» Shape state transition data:
--- START ---

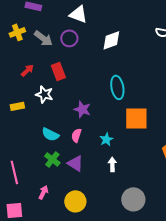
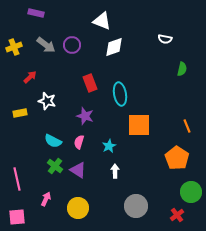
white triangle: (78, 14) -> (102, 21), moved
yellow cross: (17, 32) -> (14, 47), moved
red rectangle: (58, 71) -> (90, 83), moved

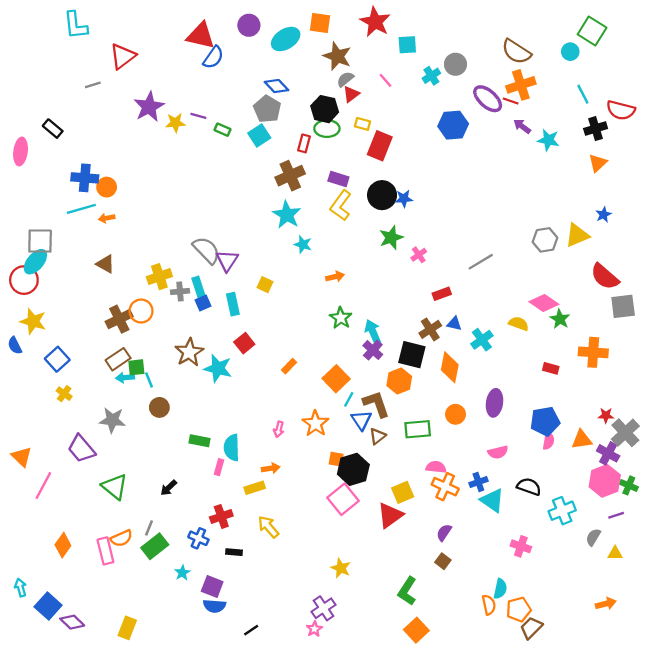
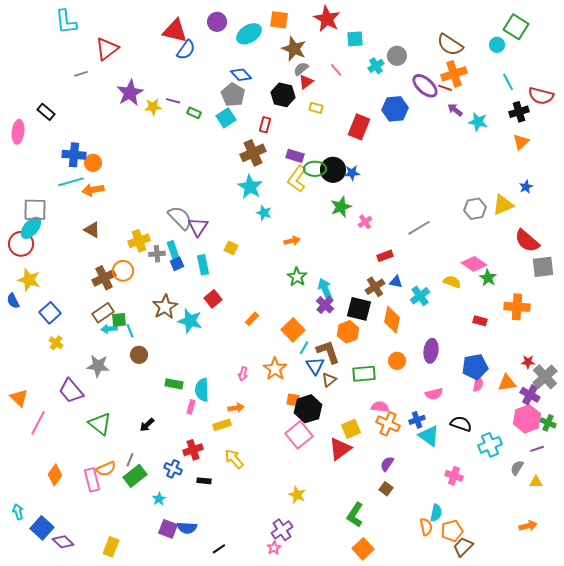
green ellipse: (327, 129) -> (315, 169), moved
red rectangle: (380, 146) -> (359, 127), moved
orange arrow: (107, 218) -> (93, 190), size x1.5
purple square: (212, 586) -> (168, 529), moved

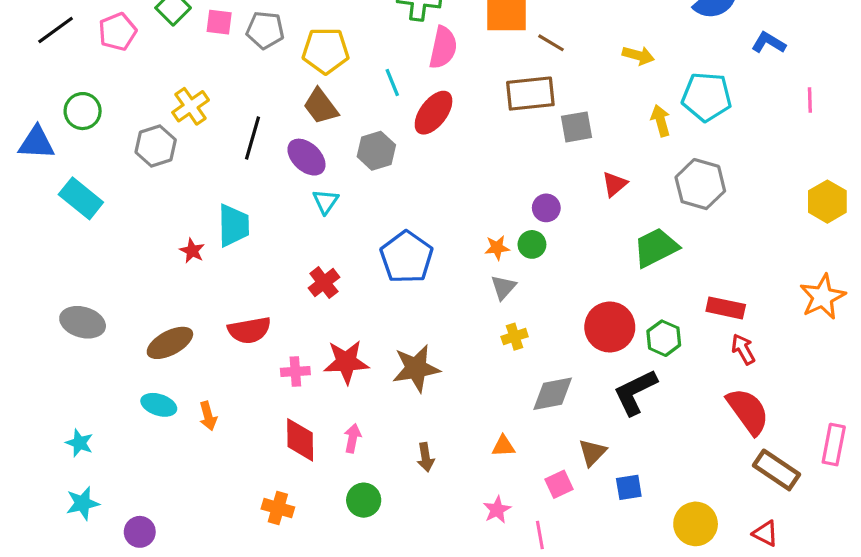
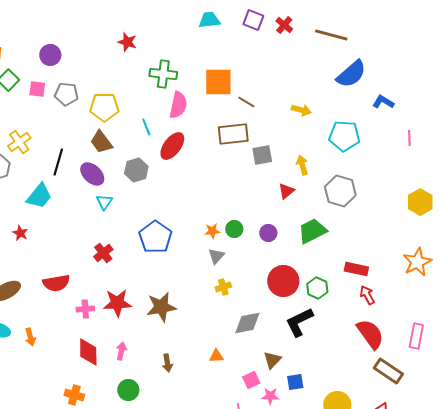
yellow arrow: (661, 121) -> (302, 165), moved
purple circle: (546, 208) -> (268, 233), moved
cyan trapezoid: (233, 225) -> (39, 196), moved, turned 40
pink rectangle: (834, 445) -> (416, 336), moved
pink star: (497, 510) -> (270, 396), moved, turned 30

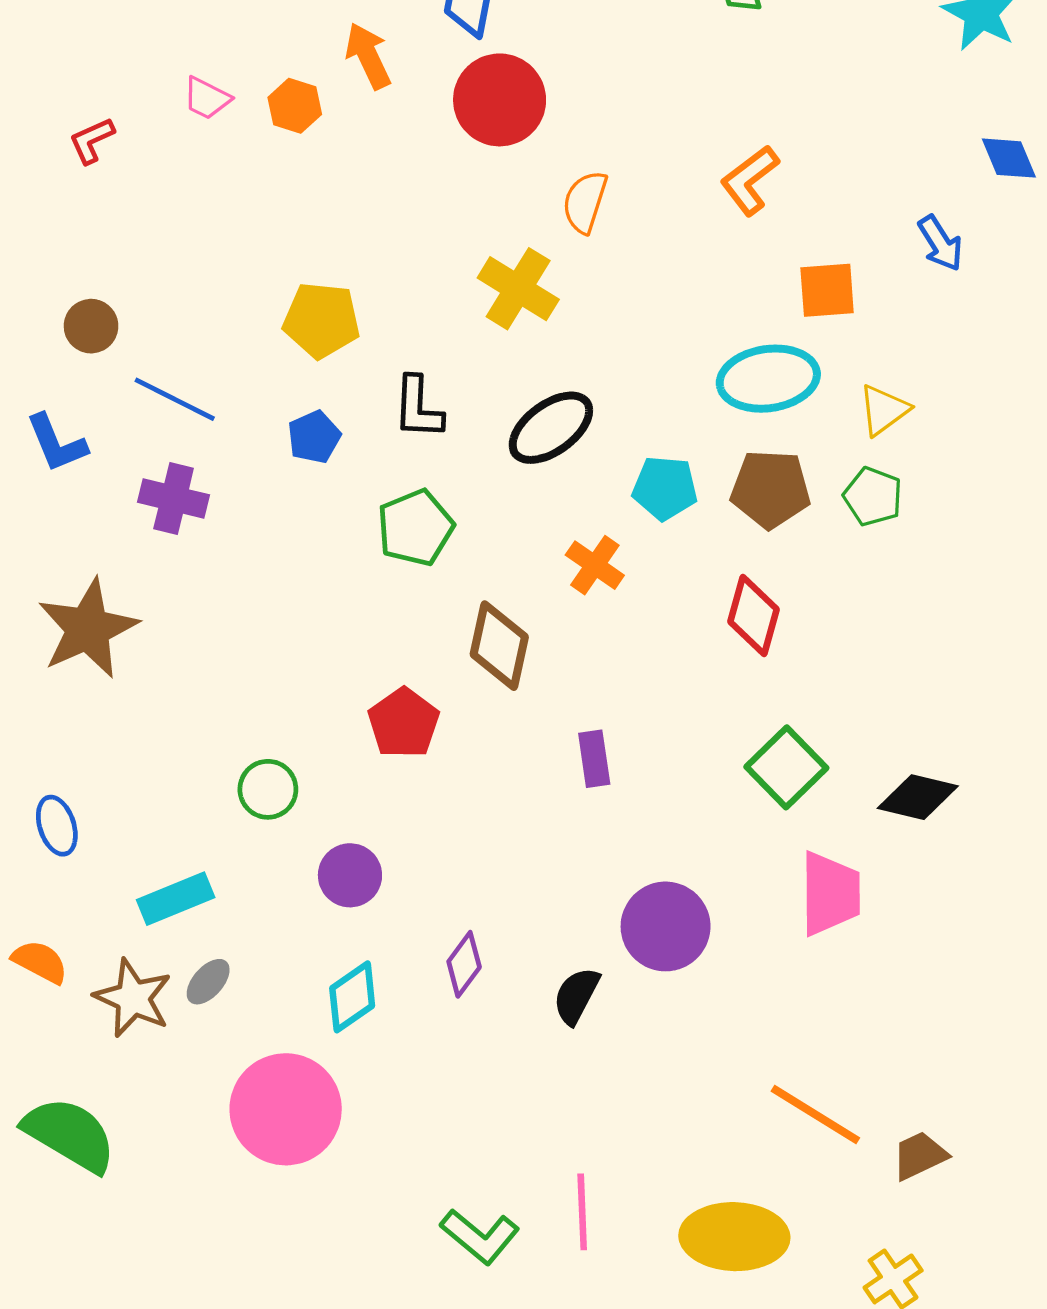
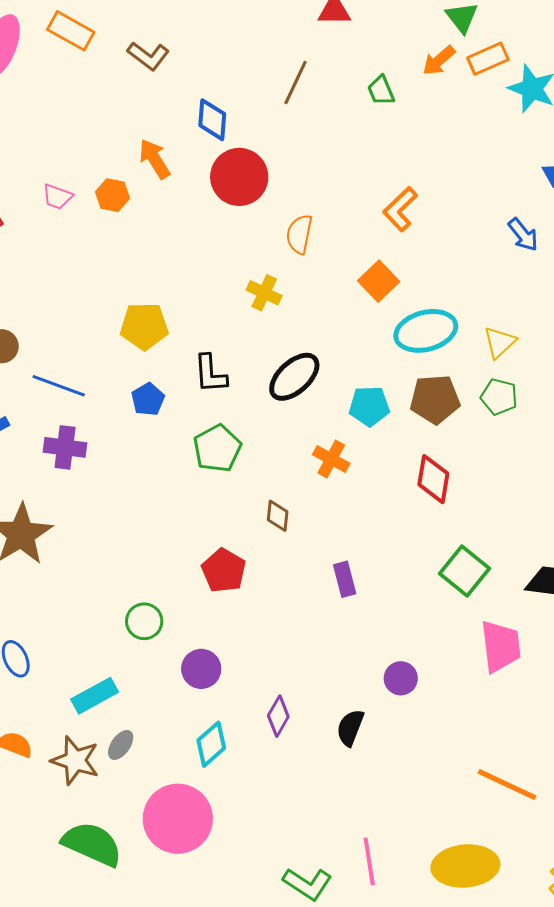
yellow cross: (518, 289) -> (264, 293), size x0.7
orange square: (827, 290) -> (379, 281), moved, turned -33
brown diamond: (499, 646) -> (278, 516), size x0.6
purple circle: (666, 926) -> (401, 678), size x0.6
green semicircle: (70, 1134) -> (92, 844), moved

--- END ---

» THE PROBLEM:
Starting at the line with "brown diamond: (499, 646)", retype each line through the final one in the data above, unchanged and with nothing added.

» EXPECTED OUTPUT:
brown diamond: (499, 646) -> (278, 516), size x0.6
purple circle: (666, 926) -> (401, 678), size x0.6
green semicircle: (70, 1134) -> (92, 844), moved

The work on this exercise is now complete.